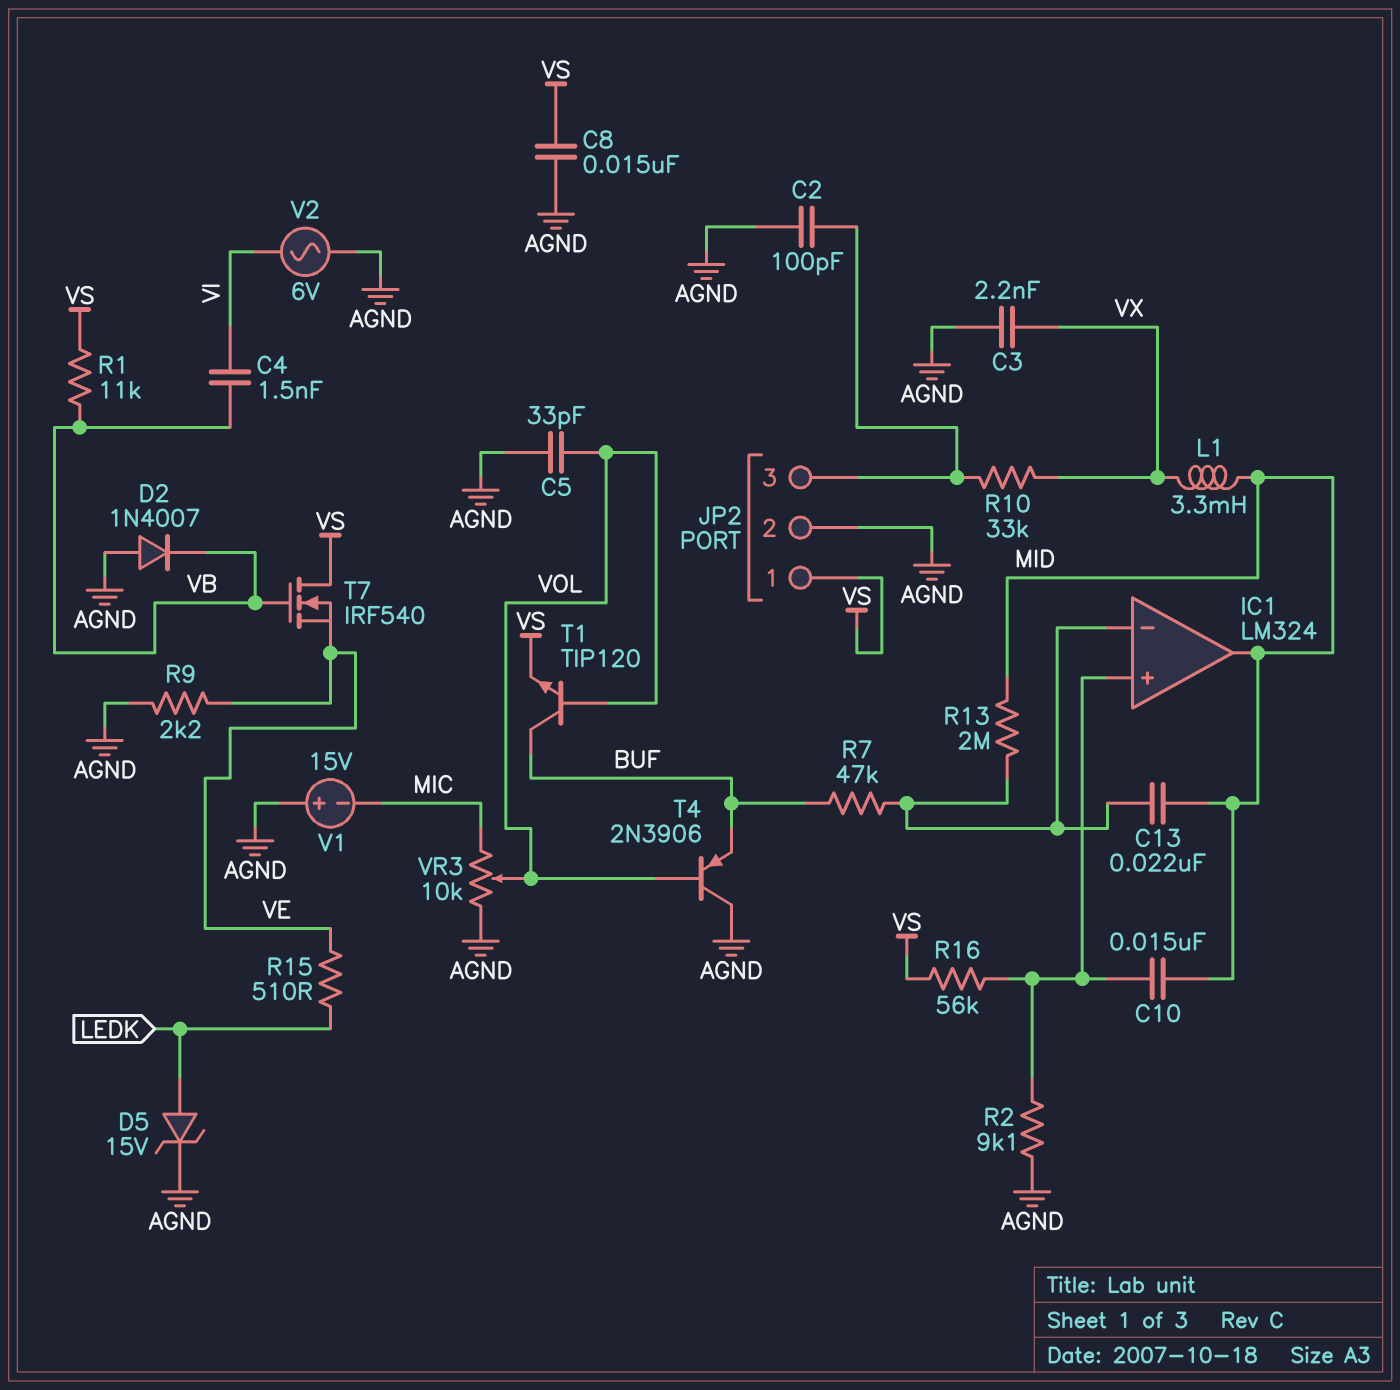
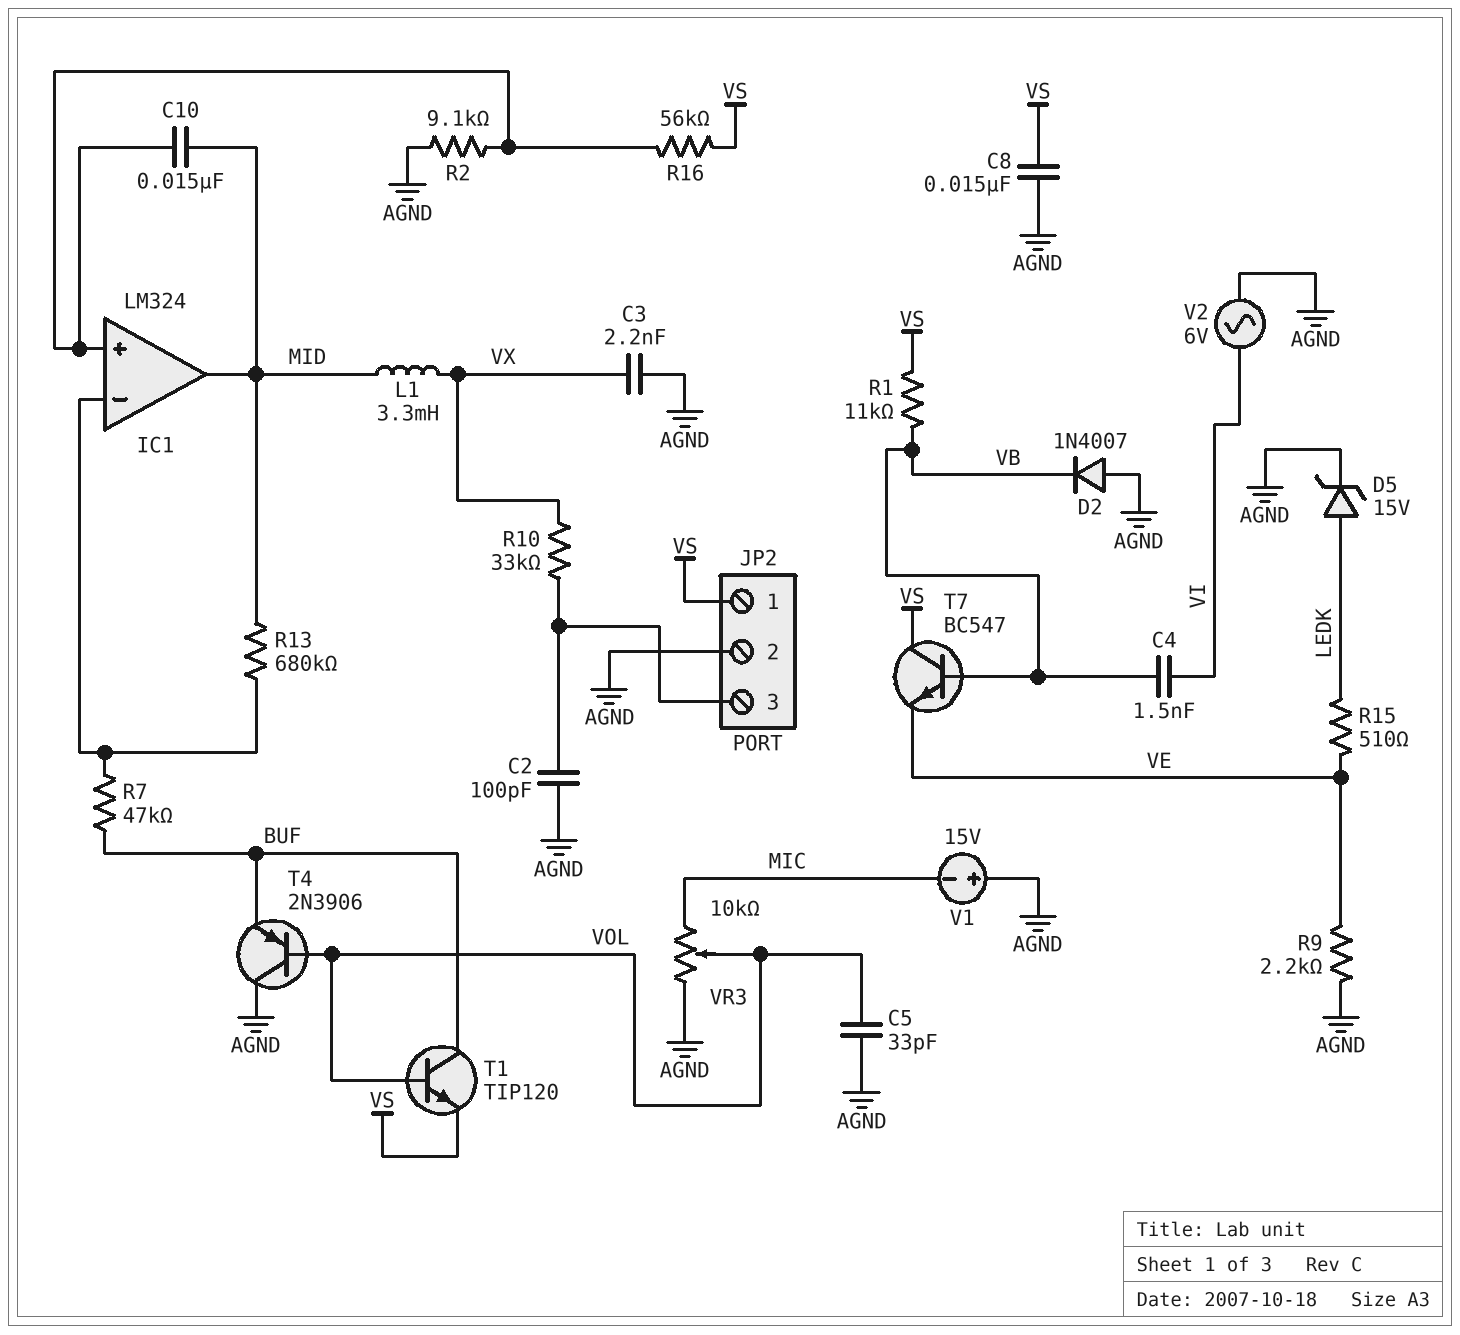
C13: 22nF (IC1/in-, MID) -> none
R13: 2M (IC1/in-, MID) -> 680k (IC1/in-, MID)
T7: NMOS IRF540 (G VB, D VS, S VE) -> NPN BC547 (B VB, C VS, E VE)

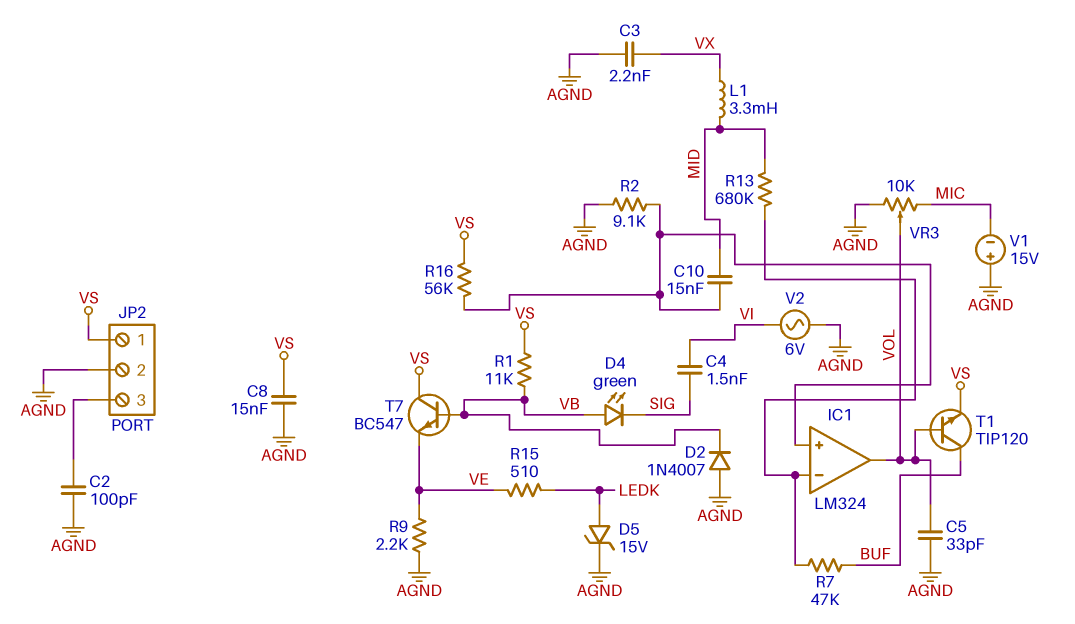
C4: 1.5nF (VB, VI) -> 1.5nF (SIG, VI)
D4: none -> LED green (A VB, K SIG)
IC1 pin out: MID -> VOL
R10: 33k (JP2/3, VX) -> none
T4: PNP 2N3906 (B VOL, C AGND, E BUF) -> none

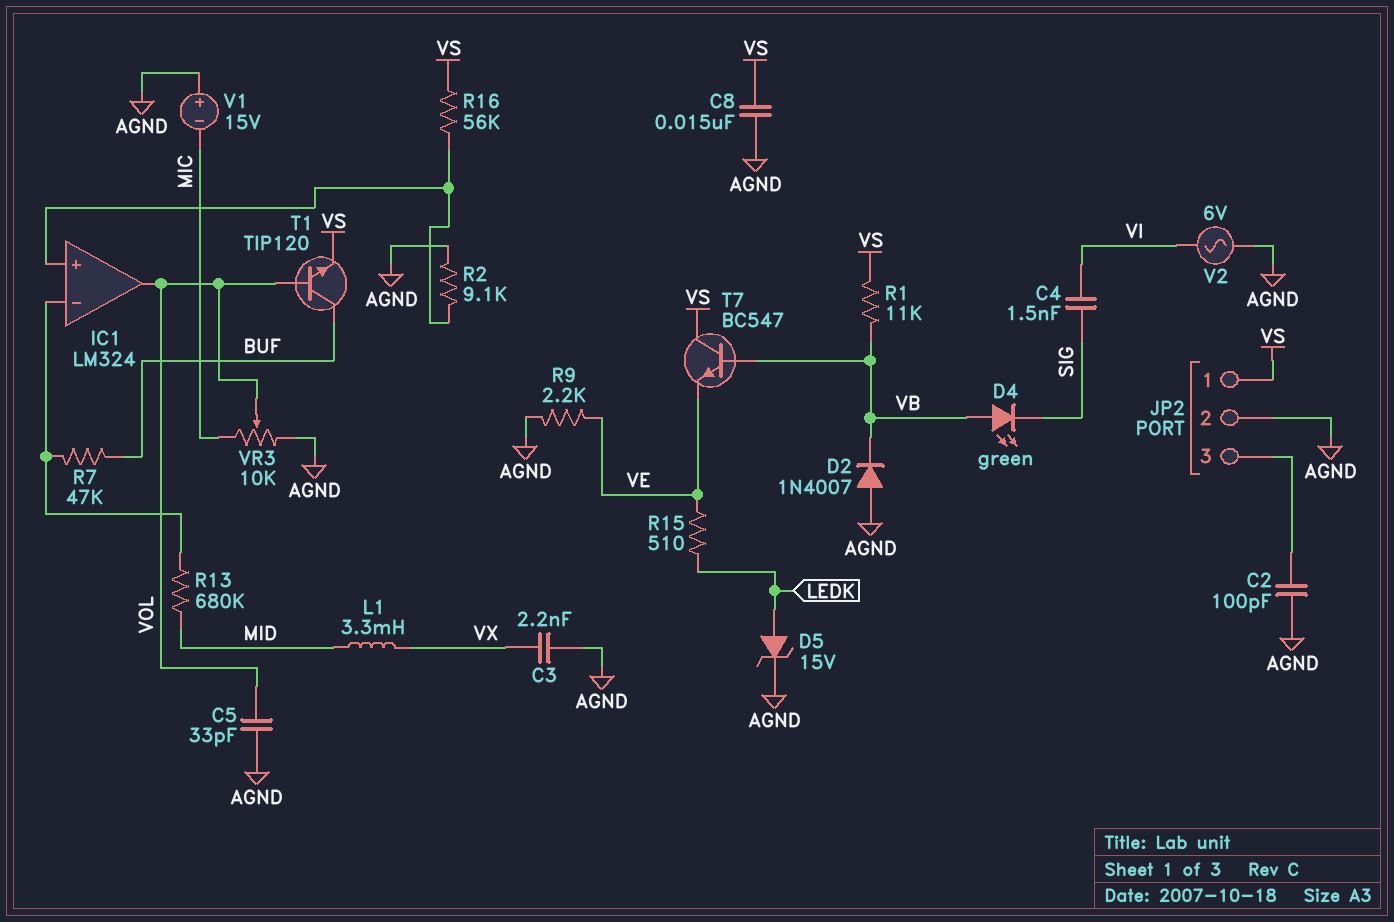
C10: 15nF (IC1/in+, MID) -> none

====================

▸ TO DO
Tally the lines above containing "none". Answer with the count only.

▸ SOLUTION FOR THIS PROBLEM
5